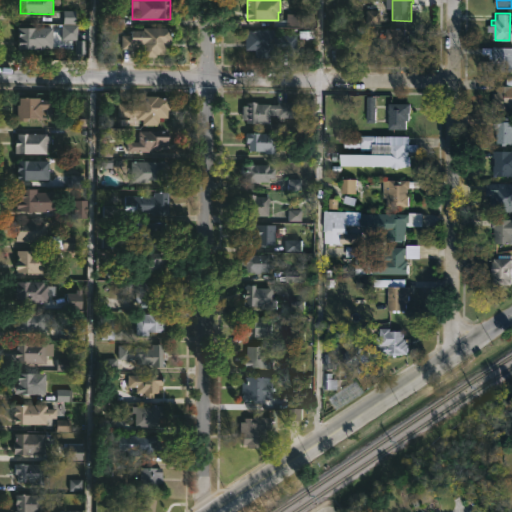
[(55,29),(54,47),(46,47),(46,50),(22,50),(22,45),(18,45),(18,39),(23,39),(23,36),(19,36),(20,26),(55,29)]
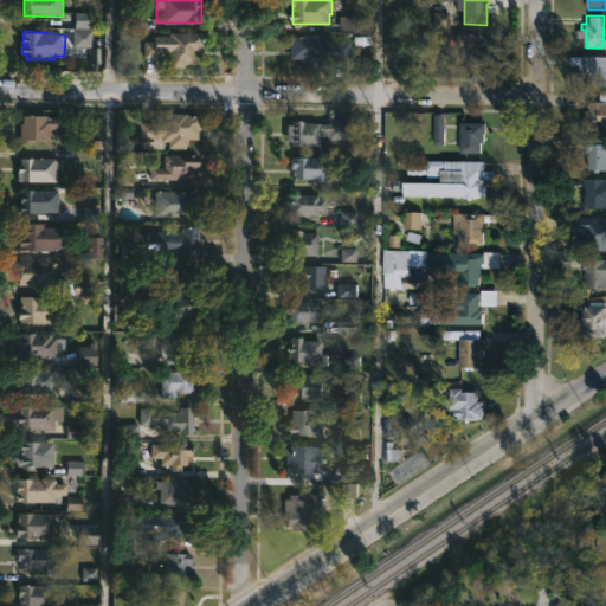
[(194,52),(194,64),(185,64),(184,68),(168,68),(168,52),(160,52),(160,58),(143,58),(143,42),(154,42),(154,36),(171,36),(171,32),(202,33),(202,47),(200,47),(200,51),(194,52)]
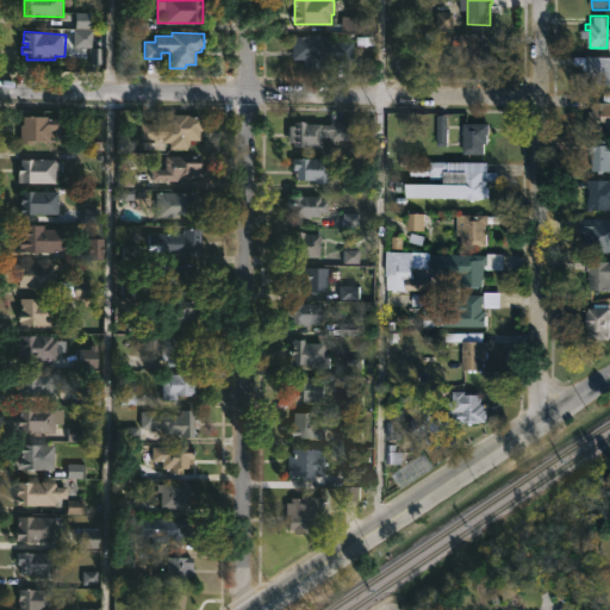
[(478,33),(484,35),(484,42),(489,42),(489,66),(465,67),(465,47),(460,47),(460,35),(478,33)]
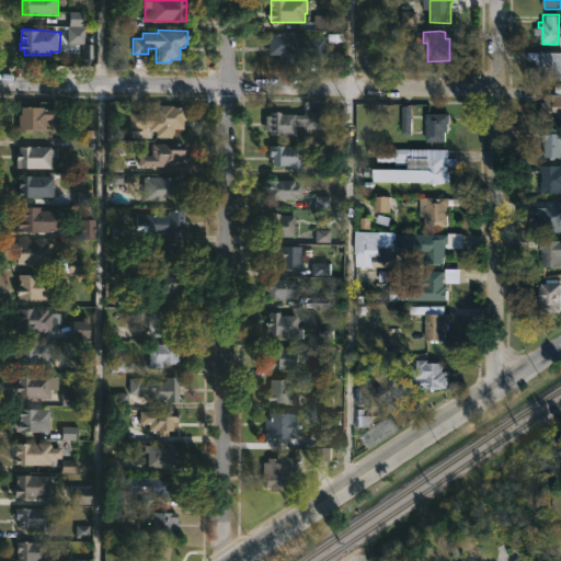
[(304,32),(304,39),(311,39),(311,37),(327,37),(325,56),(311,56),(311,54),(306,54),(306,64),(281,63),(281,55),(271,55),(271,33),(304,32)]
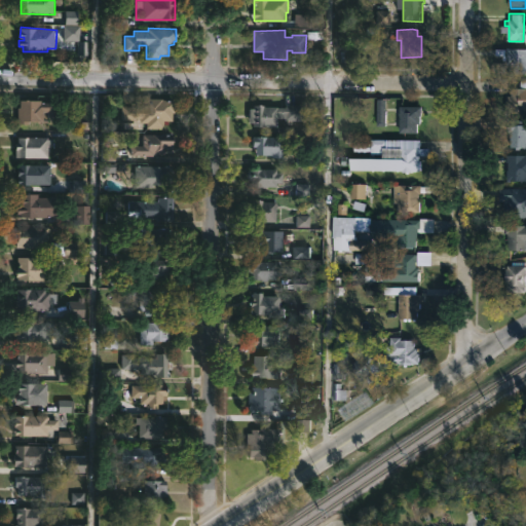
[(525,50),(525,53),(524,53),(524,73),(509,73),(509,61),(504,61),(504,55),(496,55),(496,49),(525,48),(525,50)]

◆ **Exercise objective**
Once the images are removed, print the remaining data exactly as it appears above.

◆ **Reply**
[(55,29),(54,47),(46,47),(46,50),(22,50),(22,45),(18,45),(18,39),(23,39),(23,36),(19,36),(20,26),(55,29)]
[(194,52),(194,64),(185,64),(184,68),(168,68),(168,52),(160,52),(160,58),(143,58),(143,42),(154,42),(154,36),(171,36),(171,32),(202,33),(202,47),(200,47),(200,51),(194,52)]
[(478,33),(484,35),(484,42),(489,42),(489,66),(465,67),(465,47),(460,47),(460,35),(478,33)]
[(304,32),(304,39),(311,39),(311,37),(327,37),(325,56),(311,56),(311,54),(306,54),(306,64),(281,63),(281,55),(271,55),(271,33),(304,32)]
[(525,50),(525,53),(524,53),(524,73),(509,73),(509,61),(504,61),(504,55),(496,55),(496,49),(525,48),(525,50)]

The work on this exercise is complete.